Instructions for the task —
Copy every line of the listing below word for word.

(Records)
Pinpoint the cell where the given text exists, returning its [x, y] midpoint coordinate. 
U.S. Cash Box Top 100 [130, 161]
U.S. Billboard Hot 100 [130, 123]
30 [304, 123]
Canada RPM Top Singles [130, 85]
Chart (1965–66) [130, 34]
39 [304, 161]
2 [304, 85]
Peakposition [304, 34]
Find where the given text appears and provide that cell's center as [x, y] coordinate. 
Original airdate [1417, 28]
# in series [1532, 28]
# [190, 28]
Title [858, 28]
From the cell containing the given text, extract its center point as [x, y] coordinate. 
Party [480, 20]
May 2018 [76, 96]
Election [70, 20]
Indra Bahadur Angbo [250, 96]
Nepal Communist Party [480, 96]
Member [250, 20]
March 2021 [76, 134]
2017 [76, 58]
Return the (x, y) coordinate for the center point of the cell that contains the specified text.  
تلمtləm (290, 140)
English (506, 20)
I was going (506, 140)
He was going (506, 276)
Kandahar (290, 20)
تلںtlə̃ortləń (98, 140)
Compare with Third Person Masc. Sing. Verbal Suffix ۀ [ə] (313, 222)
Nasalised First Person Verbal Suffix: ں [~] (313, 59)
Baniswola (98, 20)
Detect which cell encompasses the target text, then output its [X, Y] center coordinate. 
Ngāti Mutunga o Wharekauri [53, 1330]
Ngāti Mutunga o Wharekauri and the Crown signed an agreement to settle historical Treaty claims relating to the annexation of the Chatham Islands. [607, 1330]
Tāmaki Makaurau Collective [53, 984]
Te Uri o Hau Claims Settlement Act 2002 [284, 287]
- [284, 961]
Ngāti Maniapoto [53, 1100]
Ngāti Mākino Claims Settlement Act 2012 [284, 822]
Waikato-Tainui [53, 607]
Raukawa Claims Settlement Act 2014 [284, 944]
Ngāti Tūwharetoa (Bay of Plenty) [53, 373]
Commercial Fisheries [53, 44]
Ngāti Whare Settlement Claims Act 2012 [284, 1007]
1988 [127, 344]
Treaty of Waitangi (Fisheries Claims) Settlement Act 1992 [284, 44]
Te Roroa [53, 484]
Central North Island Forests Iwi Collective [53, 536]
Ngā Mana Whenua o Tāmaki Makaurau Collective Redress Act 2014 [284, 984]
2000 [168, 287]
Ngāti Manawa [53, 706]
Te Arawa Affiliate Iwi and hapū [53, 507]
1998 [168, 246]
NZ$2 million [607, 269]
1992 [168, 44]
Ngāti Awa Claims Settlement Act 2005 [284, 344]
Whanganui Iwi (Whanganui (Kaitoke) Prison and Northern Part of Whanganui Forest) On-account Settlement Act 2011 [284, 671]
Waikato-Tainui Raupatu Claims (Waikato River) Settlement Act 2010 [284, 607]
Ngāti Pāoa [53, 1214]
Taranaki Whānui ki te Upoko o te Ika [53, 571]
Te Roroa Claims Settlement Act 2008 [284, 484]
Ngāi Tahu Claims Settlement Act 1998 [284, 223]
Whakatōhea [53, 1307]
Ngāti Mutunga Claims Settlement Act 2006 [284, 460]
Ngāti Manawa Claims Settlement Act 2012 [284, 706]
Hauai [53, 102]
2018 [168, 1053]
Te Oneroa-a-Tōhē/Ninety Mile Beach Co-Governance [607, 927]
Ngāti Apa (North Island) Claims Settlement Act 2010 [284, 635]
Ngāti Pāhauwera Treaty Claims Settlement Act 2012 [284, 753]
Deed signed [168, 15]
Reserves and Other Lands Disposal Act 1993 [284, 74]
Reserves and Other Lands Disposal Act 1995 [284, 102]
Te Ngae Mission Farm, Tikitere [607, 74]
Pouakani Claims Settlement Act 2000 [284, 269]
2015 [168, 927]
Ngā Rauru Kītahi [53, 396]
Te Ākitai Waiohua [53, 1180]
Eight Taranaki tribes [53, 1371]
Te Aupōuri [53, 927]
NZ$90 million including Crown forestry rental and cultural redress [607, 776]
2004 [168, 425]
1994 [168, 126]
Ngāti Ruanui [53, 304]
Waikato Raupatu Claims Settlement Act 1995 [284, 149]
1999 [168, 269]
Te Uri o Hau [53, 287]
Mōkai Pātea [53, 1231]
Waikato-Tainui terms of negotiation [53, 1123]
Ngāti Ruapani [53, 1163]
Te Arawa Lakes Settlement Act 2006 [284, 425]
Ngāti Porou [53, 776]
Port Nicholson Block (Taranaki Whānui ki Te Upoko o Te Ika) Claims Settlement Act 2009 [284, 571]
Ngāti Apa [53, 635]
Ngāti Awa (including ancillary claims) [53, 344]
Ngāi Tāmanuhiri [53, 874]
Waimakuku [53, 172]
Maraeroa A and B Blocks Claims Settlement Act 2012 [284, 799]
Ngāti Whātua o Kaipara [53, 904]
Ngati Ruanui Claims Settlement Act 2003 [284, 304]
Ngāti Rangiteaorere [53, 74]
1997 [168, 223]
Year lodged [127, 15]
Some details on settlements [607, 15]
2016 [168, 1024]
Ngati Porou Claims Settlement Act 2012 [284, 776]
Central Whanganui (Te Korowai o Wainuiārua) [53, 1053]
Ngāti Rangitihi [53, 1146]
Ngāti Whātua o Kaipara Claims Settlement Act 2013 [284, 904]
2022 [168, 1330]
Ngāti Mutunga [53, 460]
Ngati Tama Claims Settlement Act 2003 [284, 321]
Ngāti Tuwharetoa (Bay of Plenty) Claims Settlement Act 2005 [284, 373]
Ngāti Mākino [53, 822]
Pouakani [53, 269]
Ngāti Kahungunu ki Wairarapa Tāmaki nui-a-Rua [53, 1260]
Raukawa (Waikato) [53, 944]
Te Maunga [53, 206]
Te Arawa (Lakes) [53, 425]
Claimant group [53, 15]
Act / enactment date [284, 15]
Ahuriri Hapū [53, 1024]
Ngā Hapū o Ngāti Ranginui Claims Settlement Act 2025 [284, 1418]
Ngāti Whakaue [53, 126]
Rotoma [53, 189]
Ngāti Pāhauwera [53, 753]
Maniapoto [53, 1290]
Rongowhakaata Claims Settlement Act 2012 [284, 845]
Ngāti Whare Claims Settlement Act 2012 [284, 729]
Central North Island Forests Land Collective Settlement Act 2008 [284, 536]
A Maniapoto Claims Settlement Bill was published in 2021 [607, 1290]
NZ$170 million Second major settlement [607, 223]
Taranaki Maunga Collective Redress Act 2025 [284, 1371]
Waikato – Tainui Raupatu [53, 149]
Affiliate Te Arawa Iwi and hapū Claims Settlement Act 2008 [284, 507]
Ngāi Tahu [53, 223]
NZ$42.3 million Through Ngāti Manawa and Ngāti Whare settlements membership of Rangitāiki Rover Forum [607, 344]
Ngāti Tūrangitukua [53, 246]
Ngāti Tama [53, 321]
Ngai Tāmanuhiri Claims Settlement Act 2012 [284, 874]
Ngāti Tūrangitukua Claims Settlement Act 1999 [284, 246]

Exercise result —
Pinpoint the cell where the given text exists, returning its [x, y] midpoint coordinate. 
U.S. Cash Box Top 100 [130, 161]
U.S. Billboard Hot 100 [130, 123]
30 [304, 123]
Canada RPM Top Singles [130, 85]
Chart (1965–66) [130, 34]
39 [304, 161]
2 [304, 85]
Peakposition [304, 34]
Find where the given text appears and provide that cell's center as [x, y] coordinate. 
Original airdate [1417, 28]
# in series [1532, 28]
# [190, 28]
Title [858, 28]
From the cell containing the given text, extract its center point as [x, y] coordinate. 
Party [480, 20]
May 2018 [76, 96]
Election [70, 20]
Indra Bahadur Angbo [250, 96]
Nepal Communist Party [480, 96]
Member [250, 20]
March 2021 [76, 134]
2017 [76, 58]
Return the (x, y) coordinate for the center point of the cell that contains the specified text.  
تلمtləm (290, 140)
English (506, 20)
I was going (506, 140)
He was going (506, 276)
Kandahar (290, 20)
تلںtlə̃ortləń (98, 140)
Compare with Third Person Masc. Sing. Verbal Suffix ۀ [ə] (313, 222)
Nasalised First Person Verbal Suffix: ں [~] (313, 59)
Baniswola (98, 20)
Detect which cell encompasses the target text, then output its [X, Y] center coordinate. 
Ngāti Mutunga o Wharekauri [53, 1330]
Ngāti Mutunga o Wharekauri and the Crown signed an agreement to settle historical Treaty claims relating to the annexation of the Chatham Islands. [607, 1330]
Tāmaki Makaurau Collective [53, 984]
Te Uri o Hau Claims Settlement Act 2002 [284, 287]
- [284, 961]
Ngāti Maniapoto [53, 1100]
Ngāti Mākino Claims Settlement Act 2012 [284, 822]
Waikato-Tainui [53, 607]
Raukawa Claims Settlement Act 2014 [284, 944]
Ngāti Tūwharetoa (Bay of Plenty) [53, 373]
Commercial Fisheries [53, 44]
Ngāti Whare Settlement Claims Act 2012 [284, 1007]
1988 [127, 344]
Treaty of Waitangi (Fisheries Claims) Settlement Act 1992 [284, 44]
Te Roroa [53, 484]
Central North Island Forests Iwi Collective [53, 536]
Ngā Mana Whenua o Tāmaki Makaurau Collective Redress Act 2014 [284, 984]
2000 [168, 287]
Ngāti Manawa [53, 706]
Te Arawa Affiliate Iwi and hapū [53, 507]
1998 [168, 246]
NZ$2 million [607, 269]
1992 [168, 44]
Ngāti Awa Claims Settlement Act 2005 [284, 344]
Whanganui Iwi (Whanganui (Kaitoke) Prison and Northern Part of Whanganui Forest) On-account Settlement Act 2011 [284, 671]
Waikato-Tainui Raupatu Claims (Waikato River) Settlement Act 2010 [284, 607]
Ngāti Pāoa [53, 1214]
Taranaki Whānui ki te Upoko o te Ika [53, 571]
Te Roroa Claims Settlement Act 2008 [284, 484]
Ngāi Tahu Claims Settlement Act 1998 [284, 223]
Whakatōhea [53, 1307]
Ngāti Mutunga Claims Settlement Act 2006 [284, 460]
Ngāti Manawa Claims Settlement Act 2012 [284, 706]
Hauai [53, 102]
2018 [168, 1053]
Te Oneroa-a-Tōhē/Ninety Mile Beach Co-Governance [607, 927]
Ngāti Apa (North Island) Claims Settlement Act 2010 [284, 635]
Ngāti Pāhauwera Treaty Claims Settlement Act 2012 [284, 753]
Deed signed [168, 15]
Reserves and Other Lands Disposal Act 1993 [284, 74]
Reserves and Other Lands Disposal Act 1995 [284, 102]
Te Ngae Mission Farm, Tikitere [607, 74]
Pouakani Claims Settlement Act 2000 [284, 269]
2015 [168, 927]
Ngā Rauru Kītahi [53, 396]
Te Ākitai Waiohua [53, 1180]
Eight Taranaki tribes [53, 1371]
Te Aupōuri [53, 927]
NZ$90 million including Crown forestry rental and cultural redress [607, 776]
2004 [168, 425]
1994 [168, 126]
Ngāti Ruanui [53, 304]
Waikato Raupatu Claims Settlement Act 1995 [284, 149]
1999 [168, 269]
Te Uri o Hau [53, 287]
Mōkai Pātea [53, 1231]
Waikato-Tainui terms of negotiation [53, 1123]
Ngāti Ruapani [53, 1163]
Te Arawa Lakes Settlement Act 2006 [284, 425]
Ngāti Porou [53, 776]
Port Nicholson Block (Taranaki Whānui ki Te Upoko o Te Ika) Claims Settlement Act 2009 [284, 571]
Ngāti Apa [53, 635]
Ngāti Awa (including ancillary claims) [53, 344]
Ngāi Tāmanuhiri [53, 874]
Waimakuku [53, 172]
Maraeroa A and B Blocks Claims Settlement Act 2012 [284, 799]
Ngāti Whātua o Kaipara [53, 904]
Ngati Ruanui Claims Settlement Act 2003 [284, 304]
Ngāti Rangiteaorere [53, 74]
1997 [168, 223]
Year lodged [127, 15]
Some details on settlements [607, 15]
2016 [168, 1024]
Ngati Porou Claims Settlement Act 2012 [284, 776]
Central Whanganui (Te Korowai o Wainuiārua) [53, 1053]
Ngāti Rangitihi [53, 1146]
Ngāti Whātua o Kaipara Claims Settlement Act 2013 [284, 904]
2022 [168, 1330]
Ngāti Mutunga [53, 460]
Ngati Tama Claims Settlement Act 2003 [284, 321]
Ngāti Tuwharetoa (Bay of Plenty) Claims Settlement Act 2005 [284, 373]
Ngāti Mākino [53, 822]
Pouakani [53, 269]
Ngāti Kahungunu ki Wairarapa Tāmaki nui-a-Rua [53, 1260]
Raukawa (Waikato) [53, 944]
Te Maunga [53, 206]
Te Arawa (Lakes) [53, 425]
Claimant group [53, 15]
Act / enactment date [284, 15]
Ahuriri Hapū [53, 1024]
Ngā Hapū o Ngāti Ranginui Claims Settlement Act 2025 [284, 1418]
Ngāti Whakaue [53, 126]
Rotoma [53, 189]
Ngāti Pāhauwera [53, 753]
Maniapoto [53, 1290]
Rongowhakaata Claims Settlement Act 2012 [284, 845]
Ngāti Whare Claims Settlement Act 2012 [284, 729]
Central North Island Forests Land Collective Settlement Act 2008 [284, 536]
A Maniapoto Claims Settlement Bill was published in 2021 [607, 1290]
NZ$170 million Second major settlement [607, 223]
Taranaki Maunga Collective Redress Act 2025 [284, 1371]
Waikato – Tainui Raupatu [53, 149]
Affiliate Te Arawa Iwi and hapū Claims Settlement Act 2008 [284, 507]
Ngāi Tahu [53, 223]
NZ$42.3 million Through Ngāti Manawa and Ngāti Whare settlements membership of Rangitāiki Rover Forum [607, 344]
Ngāti Tūrangitukua [53, 246]
Ngāti Tama [53, 321]
Ngai Tāmanuhiri Claims Settlement Act 2012 [284, 874]
Ngāti Tūrangitukua Claims Settlement Act 1999 [284, 246]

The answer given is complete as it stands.